* **What you will do**
In your copy, leave out the pictures; write out all the data exactly.

[Ordered vertex lists]
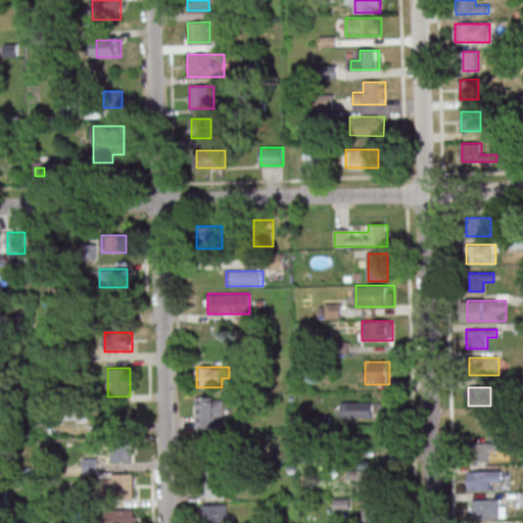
[(196,397),(196,428),(225,428),(225,397),(196,397)]
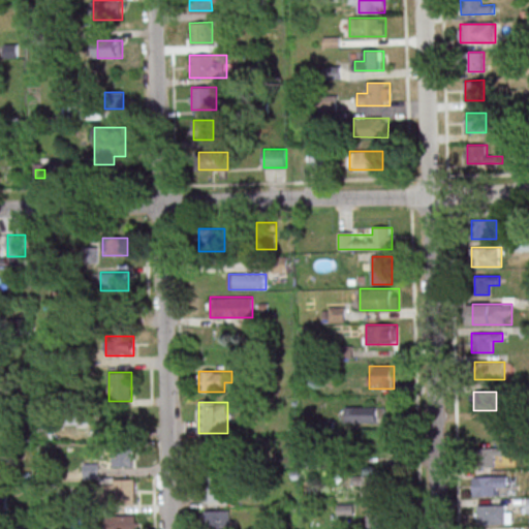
[(385,423),(385,407),(346,407),(346,423),(385,423)]
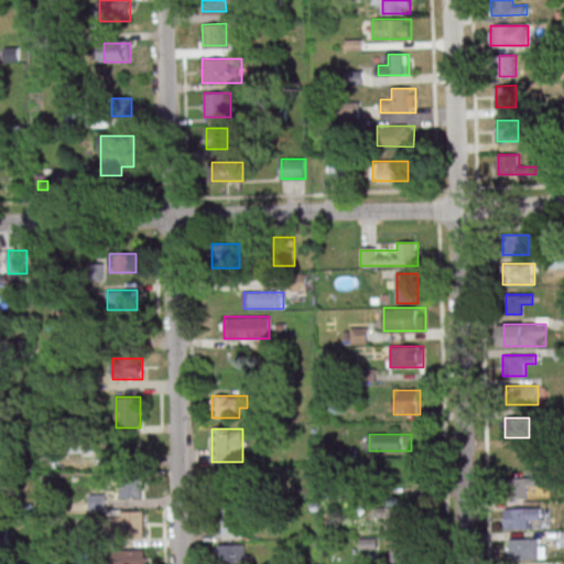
[(506,467),(534,467),(534,446),(506,446),(506,467)]
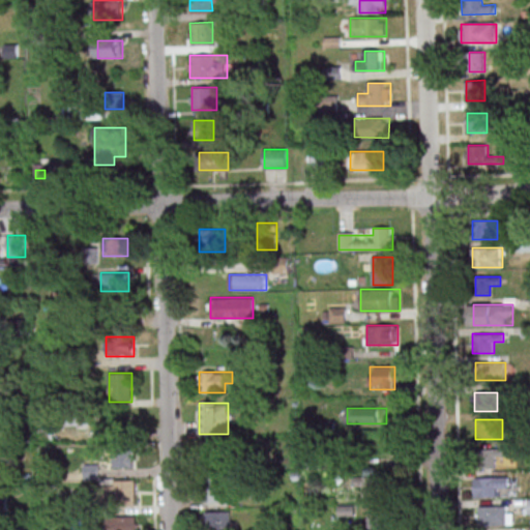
[(205,458),(224,458),(224,441),(205,441),(205,458)]
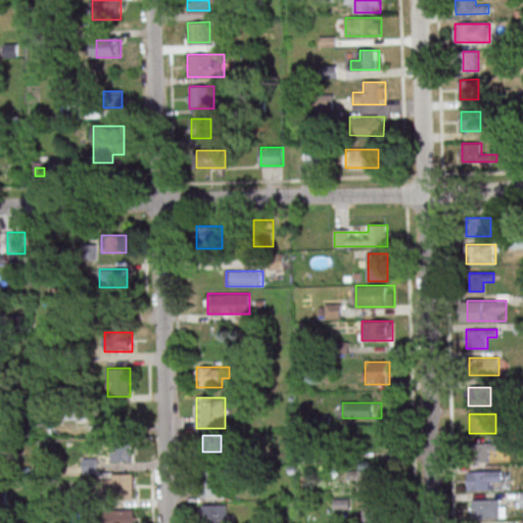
[(112,461),(134,461),(134,441),(112,441),(112,461)]
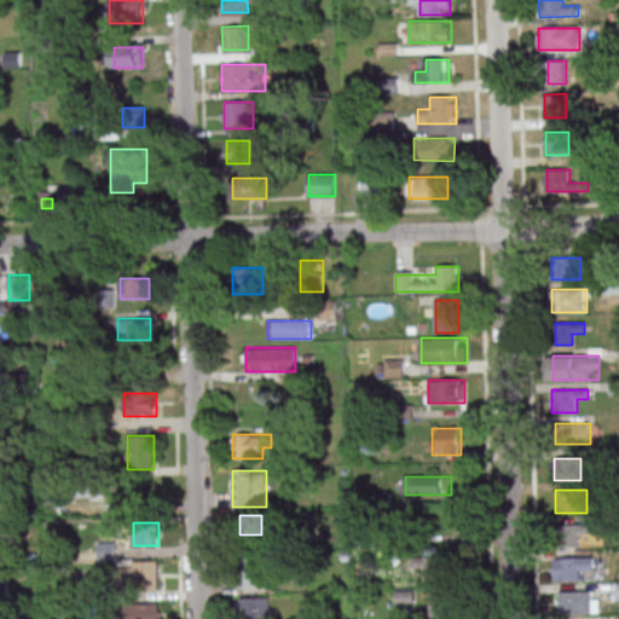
[(580,545),(580,533),(591,533),(591,524),(561,524),(561,545),(580,545)]
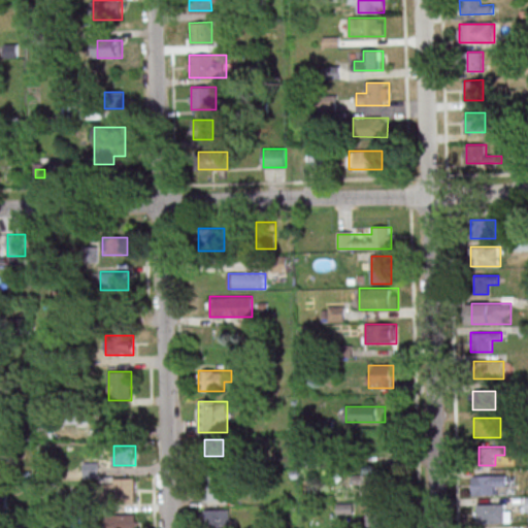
[(204,501),(225,501),(225,474),(204,474),(204,501)]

* **Task result**
[(196,397),(196,428),(225,428),(225,397),(196,397)]
[(385,423),(385,407),(346,407),(346,423),(385,423)]
[(506,467),(534,467),(534,446),(506,446),(506,467)]
[(205,458),(224,458),(224,441),(205,441),(205,458)]
[(112,461),(134,461),(134,441),(112,441),(112,461)]
[(580,545),(580,533),(591,533),(591,524),(561,524),(561,545),(580,545)]
[(204,501),(225,501),(225,474),(204,474),(204,501)]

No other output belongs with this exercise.